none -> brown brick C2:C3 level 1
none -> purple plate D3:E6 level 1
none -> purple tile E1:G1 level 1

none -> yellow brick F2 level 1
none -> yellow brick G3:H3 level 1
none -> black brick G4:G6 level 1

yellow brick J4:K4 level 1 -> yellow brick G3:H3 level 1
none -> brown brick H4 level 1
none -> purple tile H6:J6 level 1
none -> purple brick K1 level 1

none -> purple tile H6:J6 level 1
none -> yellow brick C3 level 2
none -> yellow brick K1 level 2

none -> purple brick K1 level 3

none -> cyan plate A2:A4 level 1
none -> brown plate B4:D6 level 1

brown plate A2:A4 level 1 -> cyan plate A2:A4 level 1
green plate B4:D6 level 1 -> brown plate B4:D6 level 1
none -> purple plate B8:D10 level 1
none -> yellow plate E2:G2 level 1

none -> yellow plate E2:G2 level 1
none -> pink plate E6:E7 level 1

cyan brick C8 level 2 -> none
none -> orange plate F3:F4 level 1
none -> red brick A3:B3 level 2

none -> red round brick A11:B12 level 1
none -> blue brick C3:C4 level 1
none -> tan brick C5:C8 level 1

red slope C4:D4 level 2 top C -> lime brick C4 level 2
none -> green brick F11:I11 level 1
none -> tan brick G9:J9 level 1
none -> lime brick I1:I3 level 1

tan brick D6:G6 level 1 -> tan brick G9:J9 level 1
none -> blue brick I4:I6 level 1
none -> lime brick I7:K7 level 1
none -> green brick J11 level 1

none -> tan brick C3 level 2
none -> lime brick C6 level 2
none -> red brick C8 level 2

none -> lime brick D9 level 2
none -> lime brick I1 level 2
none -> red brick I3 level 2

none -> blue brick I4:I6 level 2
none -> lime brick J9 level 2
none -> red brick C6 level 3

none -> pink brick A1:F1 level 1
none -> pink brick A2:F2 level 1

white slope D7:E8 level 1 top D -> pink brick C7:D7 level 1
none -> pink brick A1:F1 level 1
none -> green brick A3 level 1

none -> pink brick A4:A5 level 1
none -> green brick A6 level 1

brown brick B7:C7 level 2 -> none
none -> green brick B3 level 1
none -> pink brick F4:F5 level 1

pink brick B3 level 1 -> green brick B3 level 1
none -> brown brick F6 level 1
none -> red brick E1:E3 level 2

::::::::

Problem to work on - Exact copies of all the records are to be printed.

Exercise output -
none -> brown brick C2:C3 level 1
none -> purple plate D3:E6 level 1
none -> purple tile E1:G1 level 1

none -> yellow brick F2 level 1
none -> yellow brick G3:H3 level 1
none -> black brick G4:G6 level 1

yellow brick J4:K4 level 1 -> yellow brick G3:H3 level 1
none -> brown brick H4 level 1
none -> purple tile H6:J6 level 1
none -> purple brick K1 level 1

none -> purple tile H6:J6 level 1
none -> yellow brick C3 level 2
none -> yellow brick K1 level 2

none -> purple brick K1 level 3

none -> cyan plate A2:A4 level 1
none -> brown plate B4:D6 level 1

brown plate A2:A4 level 1 -> cyan plate A2:A4 level 1
green plate B4:D6 level 1 -> brown plate B4:D6 level 1
none -> purple plate B8:D10 level 1
none -> yellow plate E2:G2 level 1

none -> yellow plate E2:G2 level 1
none -> pink plate E6:E7 level 1

cyan brick C8 level 2 -> none
none -> orange plate F3:F4 level 1
none -> red brick A3:B3 level 2

none -> red round brick A11:B12 level 1
none -> blue brick C3:C4 level 1
none -> tan brick C5:C8 level 1

red slope C4:D4 level 2 top C -> lime brick C4 level 2
none -> green brick F11:I11 level 1
none -> tan brick G9:J9 level 1
none -> lime brick I1:I3 level 1

tan brick D6:G6 level 1 -> tan brick G9:J9 level 1
none -> blue brick I4:I6 level 1
none -> lime brick I7:K7 level 1
none -> green brick J11 level 1

none -> tan brick C3 level 2
none -> lime brick C6 level 2
none -> red brick C8 level 2

none -> lime brick D9 level 2
none -> lime brick I1 level 2
none -> red brick I3 level 2

none -> blue brick I4:I6 level 2
none -> lime brick J9 level 2
none -> red brick C6 level 3

none -> pink brick A1:F1 level 1
none -> pink brick A2:F2 level 1

white slope D7:E8 level 1 top D -> pink brick C7:D7 level 1
none -> pink brick A1:F1 level 1
none -> green brick A3 level 1

none -> pink brick A4:A5 level 1
none -> green brick A6 level 1

brown brick B7:C7 level 2 -> none
none -> green brick B3 level 1
none -> pink brick F4:F5 level 1

pink brick B3 level 1 -> green brick B3 level 1
none -> brown brick F6 level 1
none -> red brick E1:E3 level 2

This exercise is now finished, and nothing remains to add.